++++ RECORDS PROVIDED

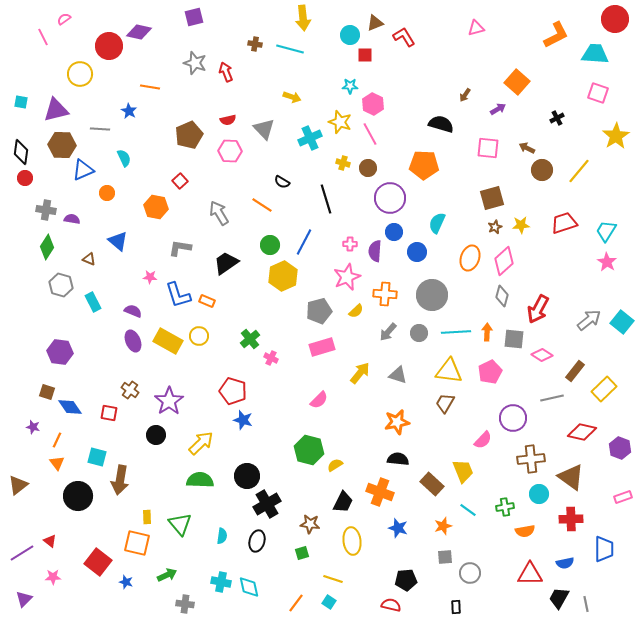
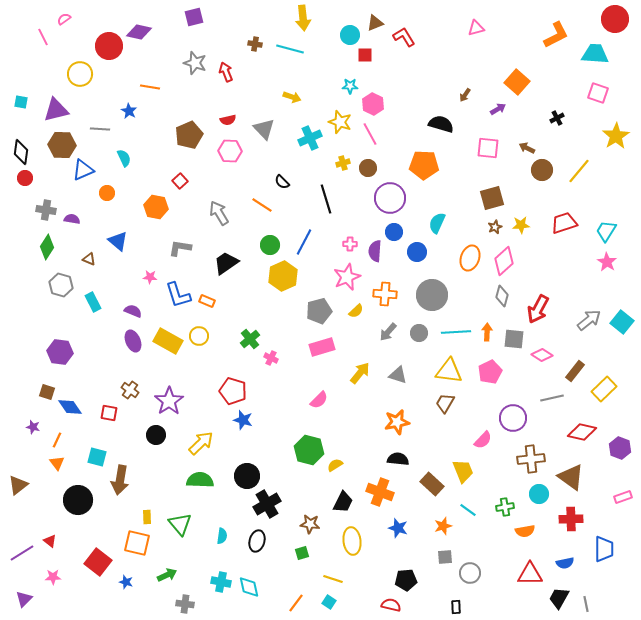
yellow cross at (343, 163): rotated 32 degrees counterclockwise
black semicircle at (282, 182): rotated 14 degrees clockwise
black circle at (78, 496): moved 4 px down
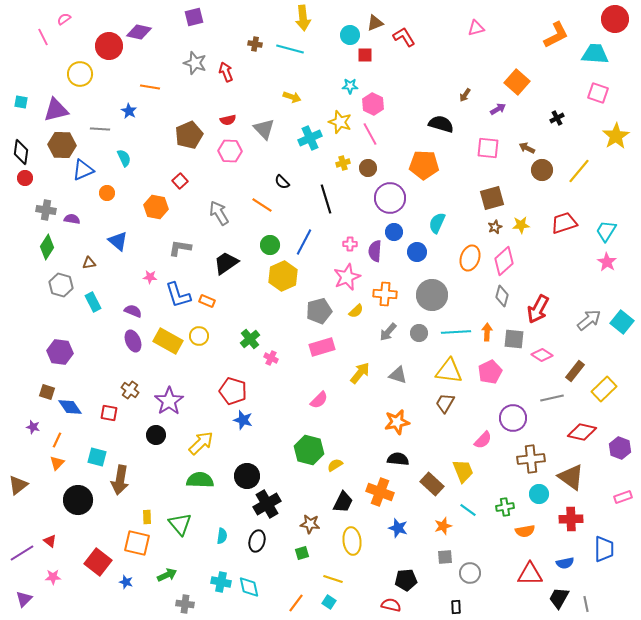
brown triangle at (89, 259): moved 4 px down; rotated 32 degrees counterclockwise
orange triangle at (57, 463): rotated 21 degrees clockwise
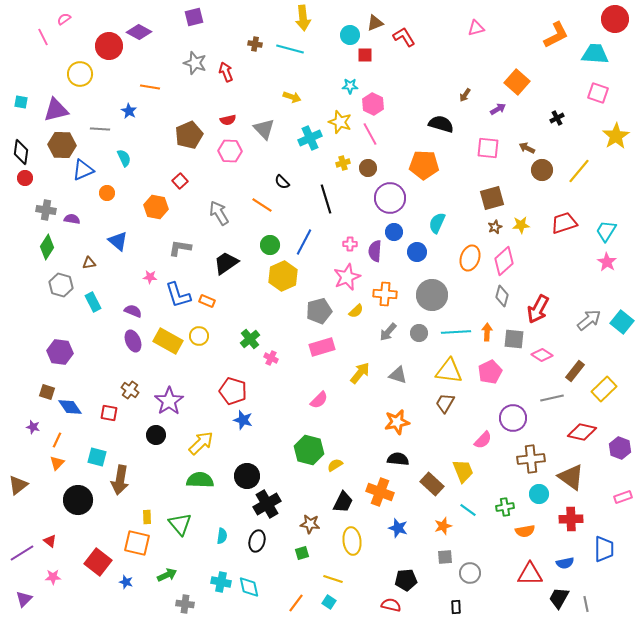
purple diamond at (139, 32): rotated 15 degrees clockwise
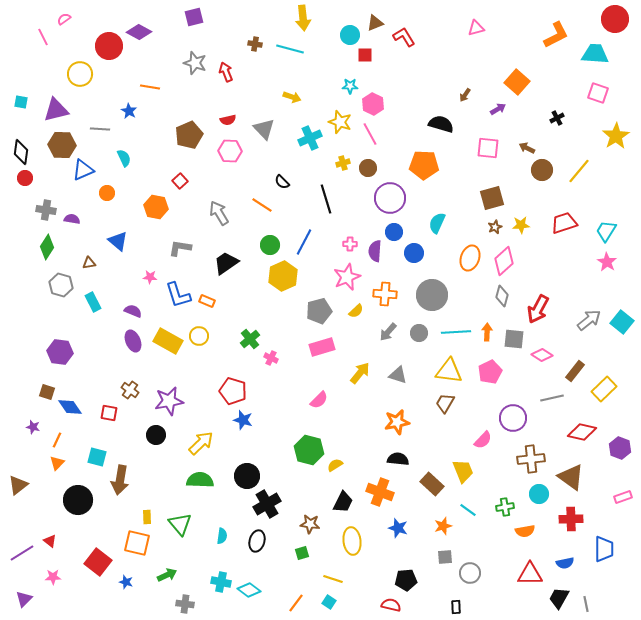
blue circle at (417, 252): moved 3 px left, 1 px down
purple star at (169, 401): rotated 24 degrees clockwise
cyan diamond at (249, 587): moved 3 px down; rotated 40 degrees counterclockwise
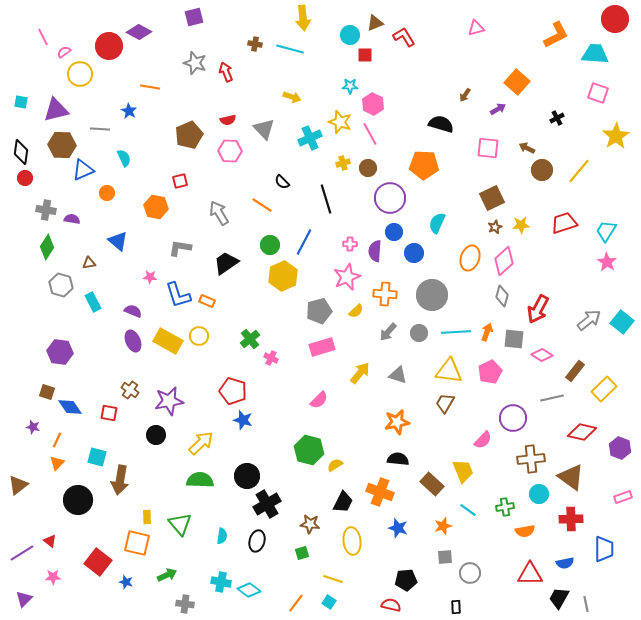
pink semicircle at (64, 19): moved 33 px down
red square at (180, 181): rotated 28 degrees clockwise
brown square at (492, 198): rotated 10 degrees counterclockwise
orange arrow at (487, 332): rotated 18 degrees clockwise
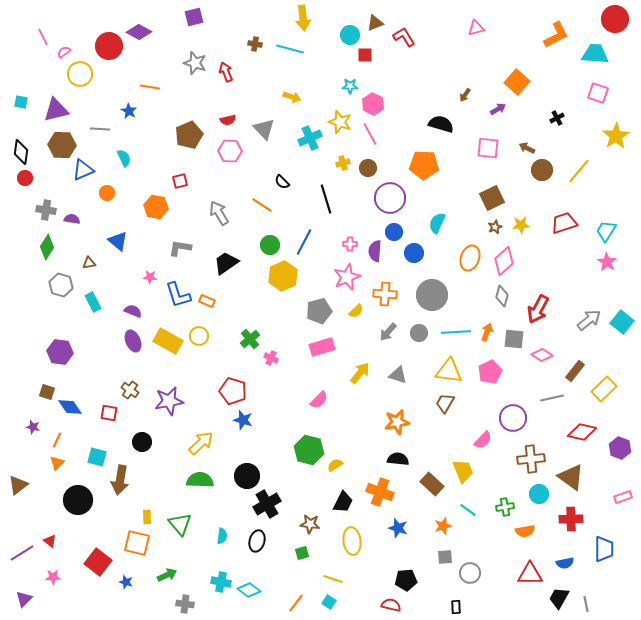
black circle at (156, 435): moved 14 px left, 7 px down
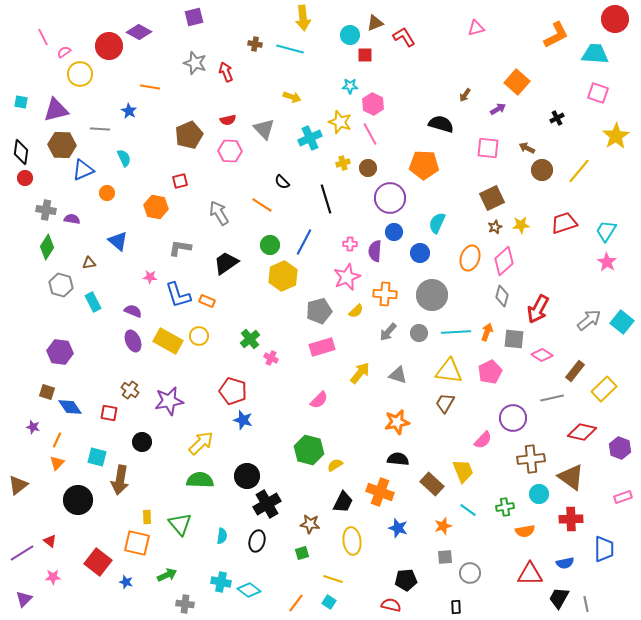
blue circle at (414, 253): moved 6 px right
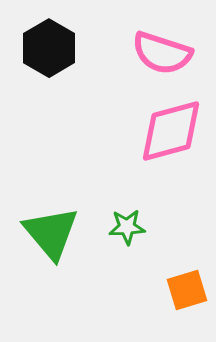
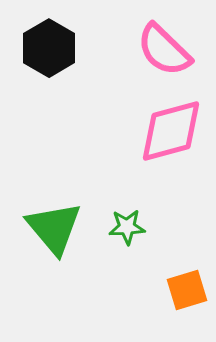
pink semicircle: moved 2 px right, 3 px up; rotated 26 degrees clockwise
green triangle: moved 3 px right, 5 px up
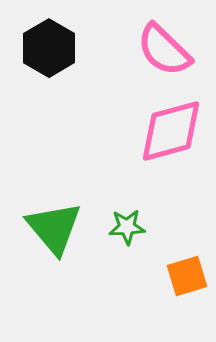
orange square: moved 14 px up
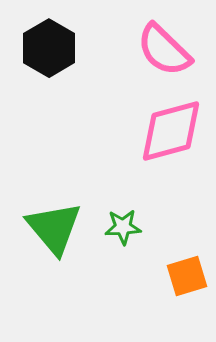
green star: moved 4 px left
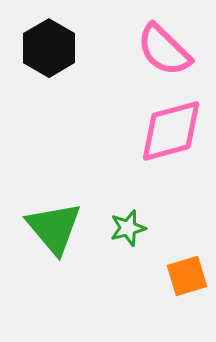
green star: moved 5 px right, 1 px down; rotated 12 degrees counterclockwise
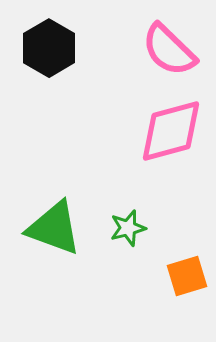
pink semicircle: moved 5 px right
green triangle: rotated 30 degrees counterclockwise
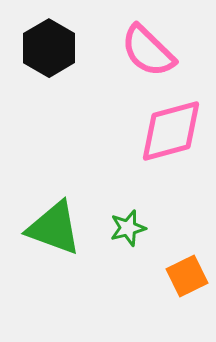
pink semicircle: moved 21 px left, 1 px down
orange square: rotated 9 degrees counterclockwise
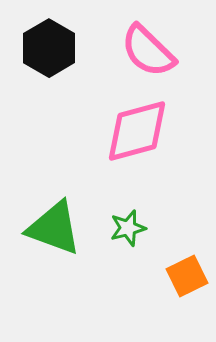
pink diamond: moved 34 px left
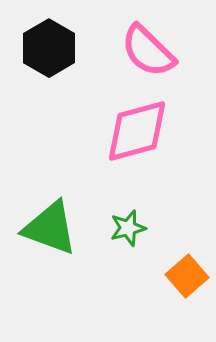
green triangle: moved 4 px left
orange square: rotated 15 degrees counterclockwise
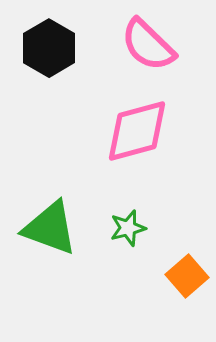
pink semicircle: moved 6 px up
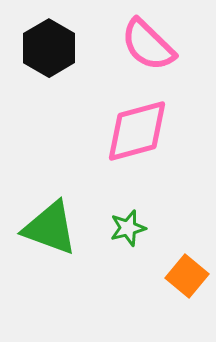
orange square: rotated 9 degrees counterclockwise
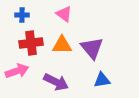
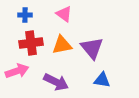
blue cross: moved 3 px right
orange triangle: rotated 10 degrees counterclockwise
blue triangle: rotated 18 degrees clockwise
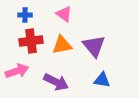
red cross: moved 2 px up
purple triangle: moved 2 px right, 2 px up
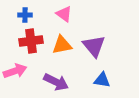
pink arrow: moved 2 px left
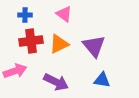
orange triangle: moved 3 px left, 1 px up; rotated 15 degrees counterclockwise
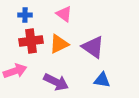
purple triangle: moved 1 px left, 1 px down; rotated 15 degrees counterclockwise
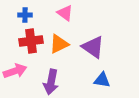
pink triangle: moved 1 px right, 1 px up
purple arrow: moved 5 px left; rotated 75 degrees clockwise
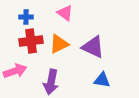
blue cross: moved 1 px right, 2 px down
purple triangle: rotated 10 degrees counterclockwise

++++++++

◆ WRITTEN REQUEST ◆
Change every "px" to "pixels" throughout all the items above and leave everything else as it is. Omit the pictures from your answer.

◆ EXERCISE RESULT ◆
yellow cross at (343, 163): rotated 32 degrees counterclockwise
black semicircle at (282, 182): rotated 14 degrees clockwise
black circle at (78, 496): moved 4 pixels down
brown triangle at (89, 259): moved 4 pixels down; rotated 32 degrees counterclockwise
orange triangle at (57, 463): rotated 21 degrees clockwise
purple diamond at (139, 32): rotated 15 degrees clockwise
blue circle at (417, 252): moved 3 pixels left, 1 pixels down
purple star at (169, 401): rotated 24 degrees clockwise
cyan diamond at (249, 587): moved 3 pixels down; rotated 40 degrees counterclockwise
pink semicircle at (64, 19): moved 33 pixels down
red square at (180, 181): rotated 28 degrees clockwise
brown square at (492, 198): rotated 10 degrees counterclockwise
orange arrow at (487, 332): rotated 18 degrees clockwise
black circle at (156, 435): moved 14 pixels left, 7 pixels down
blue circle at (414, 253): moved 6 pixels right
pink semicircle: moved 2 pixels right, 3 pixels up; rotated 26 degrees clockwise
green triangle: moved 3 pixels right, 5 pixels up
orange square: moved 14 pixels up
green star: moved 4 pixels left
green star: moved 5 pixels right, 1 pixels down; rotated 12 degrees counterclockwise
pink semicircle: moved 5 pixels right
green triangle: rotated 30 degrees counterclockwise
pink semicircle: moved 21 pixels left, 1 pixels down
orange square: rotated 9 degrees counterclockwise
pink diamond: moved 34 pixels left
green triangle: moved 4 pixels left
orange square: rotated 15 degrees counterclockwise
pink semicircle: moved 6 pixels up
orange square: rotated 9 degrees counterclockwise
blue cross: moved 3 pixels right
orange triangle: rotated 10 degrees counterclockwise
blue triangle: rotated 18 degrees clockwise
red cross: moved 2 pixels up
purple triangle: moved 2 pixels right, 2 pixels up
pink arrow: moved 2 pixels left
orange triangle: moved 3 pixels left, 1 pixels up; rotated 15 degrees counterclockwise
purple triangle: moved 1 pixels left, 1 pixels down; rotated 15 degrees counterclockwise
pink triangle: moved 1 pixels right, 1 pixels up
purple arrow: moved 5 pixels left; rotated 75 degrees clockwise
blue cross: moved 1 pixels right, 2 pixels down
purple triangle: rotated 10 degrees counterclockwise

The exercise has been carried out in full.